**Task**
Work out how many lines in the entries below include the word "pink". Give nothing but the number.
===== Given data =====
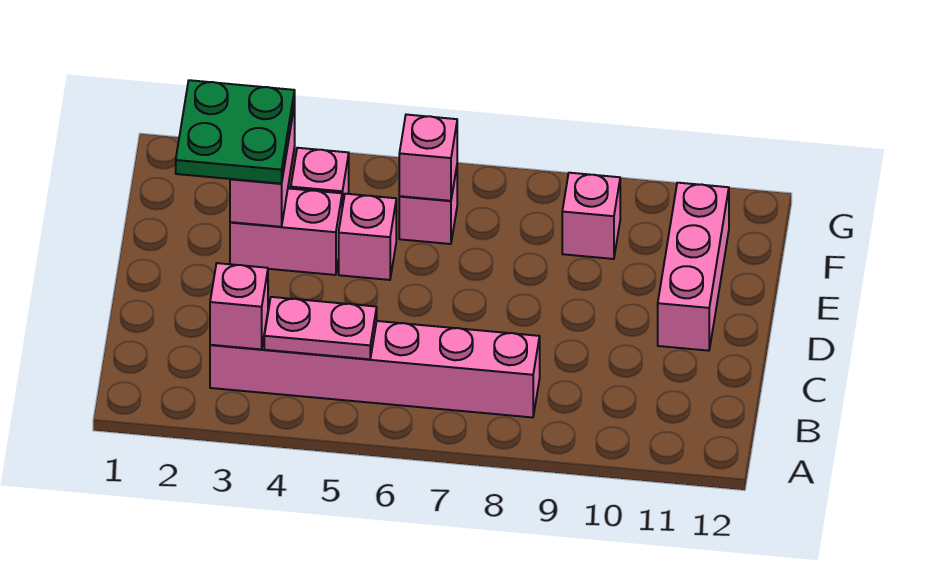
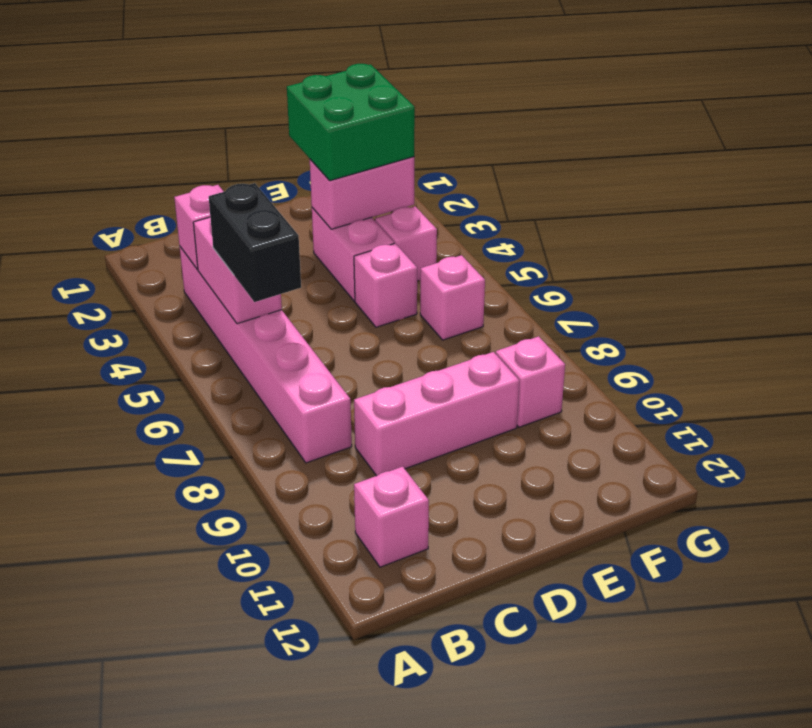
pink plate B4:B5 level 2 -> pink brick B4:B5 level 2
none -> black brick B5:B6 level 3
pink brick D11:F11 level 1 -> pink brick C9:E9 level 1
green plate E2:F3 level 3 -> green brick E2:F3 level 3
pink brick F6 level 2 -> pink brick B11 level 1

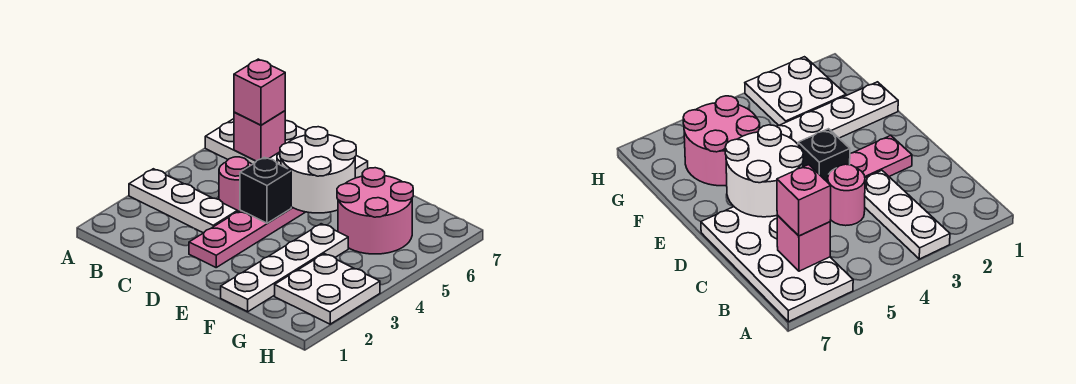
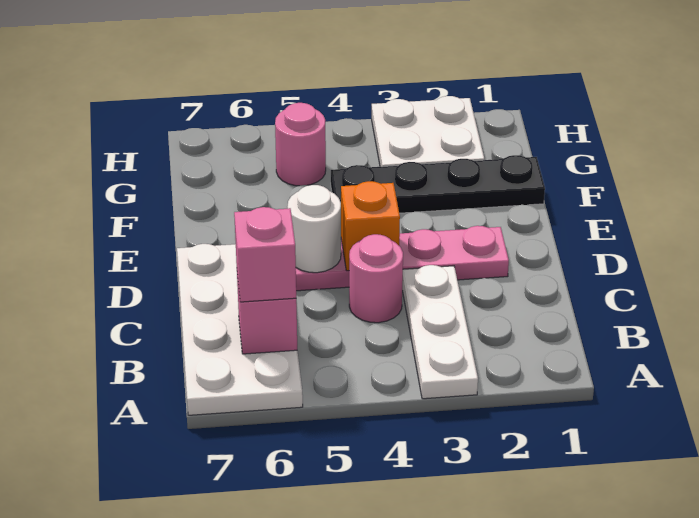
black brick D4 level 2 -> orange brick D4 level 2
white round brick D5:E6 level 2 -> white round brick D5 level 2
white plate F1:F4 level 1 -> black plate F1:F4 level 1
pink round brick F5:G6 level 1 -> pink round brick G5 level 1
=====
**Written reply**
4